*** PROVIDED RECORDS ***

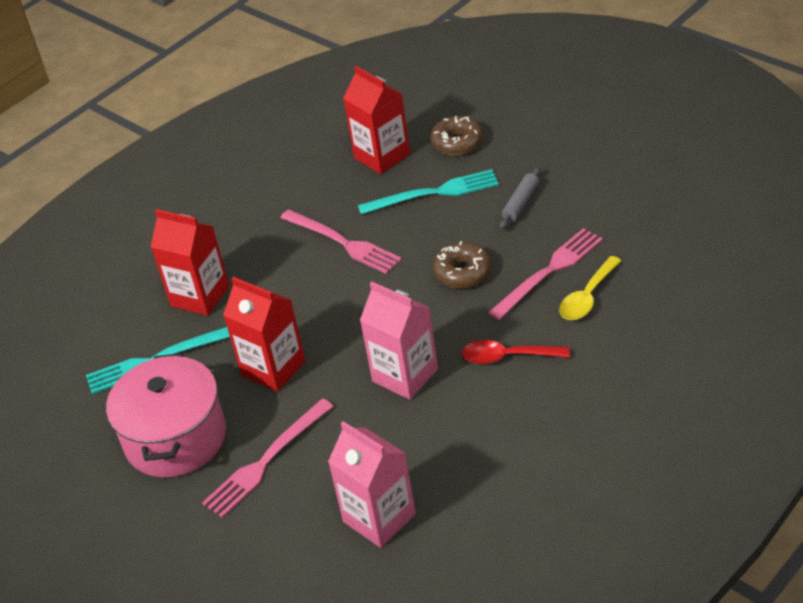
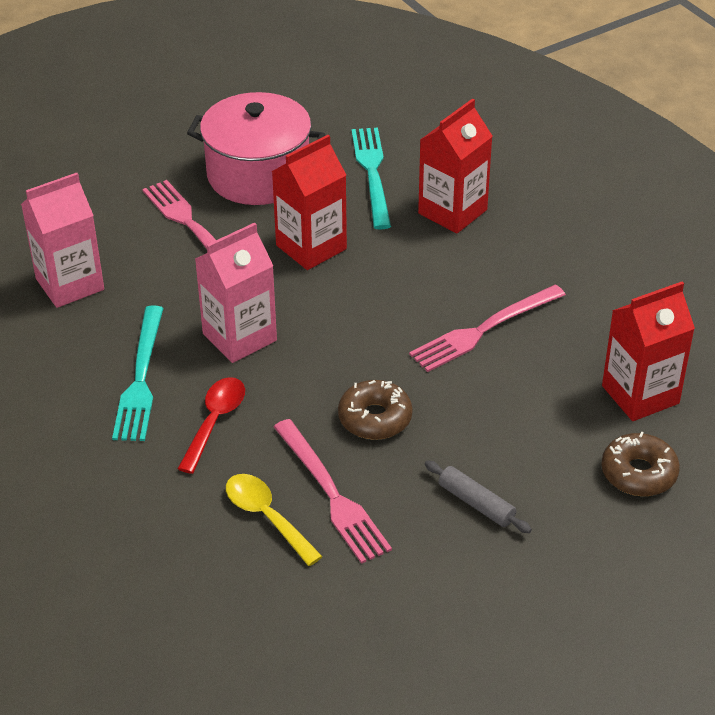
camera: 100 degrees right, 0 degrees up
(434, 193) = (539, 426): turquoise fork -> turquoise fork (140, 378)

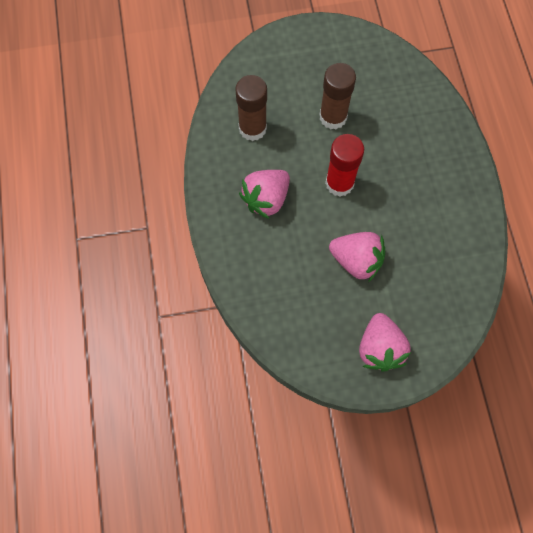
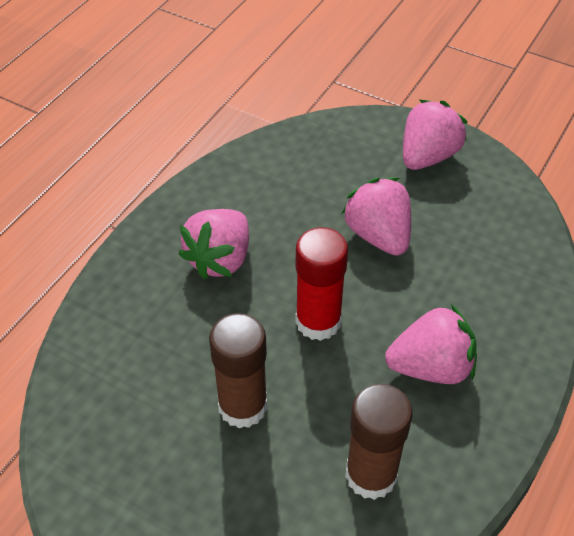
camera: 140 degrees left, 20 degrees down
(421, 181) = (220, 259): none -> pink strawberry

*** End of PROVIDED RECORDS ***
*** PROVIDED RECORDS ***

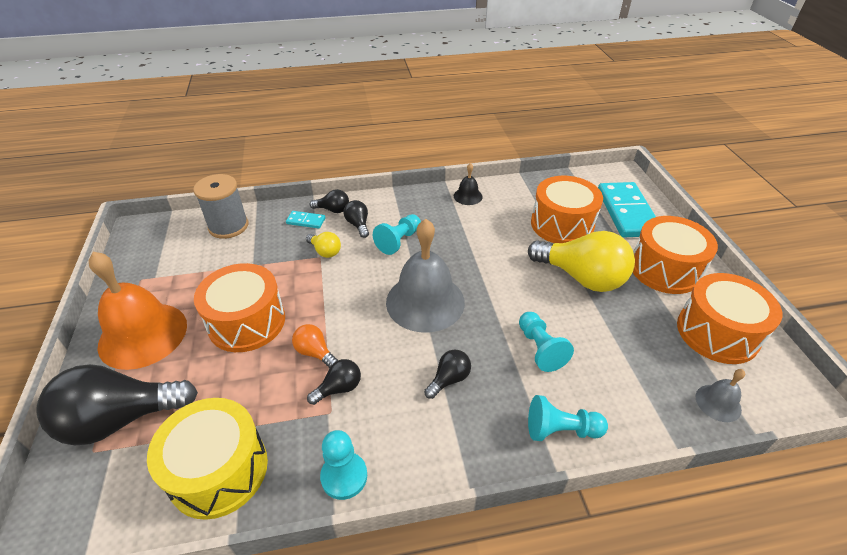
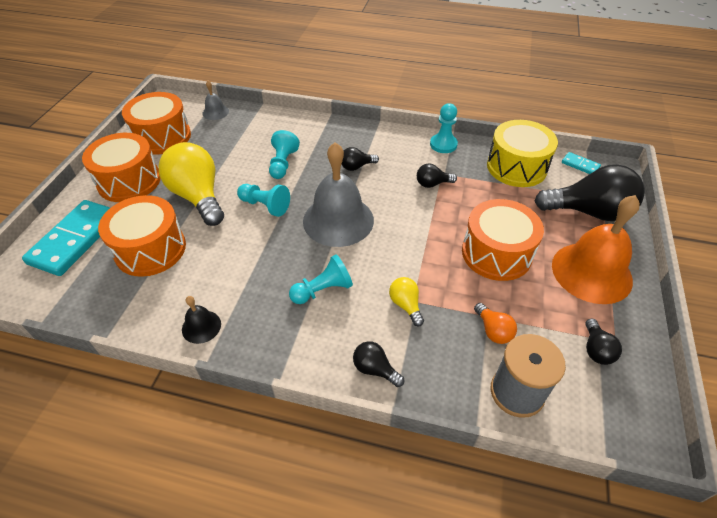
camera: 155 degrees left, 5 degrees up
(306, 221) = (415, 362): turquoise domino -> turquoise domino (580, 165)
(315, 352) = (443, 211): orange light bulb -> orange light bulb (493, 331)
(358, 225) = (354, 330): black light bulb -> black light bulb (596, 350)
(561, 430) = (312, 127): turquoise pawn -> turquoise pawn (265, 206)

*** End of PROVIDED RECORDS ***

Within the entries above, the lines from the one containing "camera: 100 degrees right, 0 degrees up" through the one containing "(421, 181) = (220, 259): none" are to be transcribed exactly, ends included, pictures excluded.

camera: 100 degrees right, 0 degrees up
(434, 193) = (539, 426): turquoise fork -> turquoise fork (140, 378)

camera: 140 degrees left, 20 degrees down
(421, 181) = (220, 259): none -> pink strawberry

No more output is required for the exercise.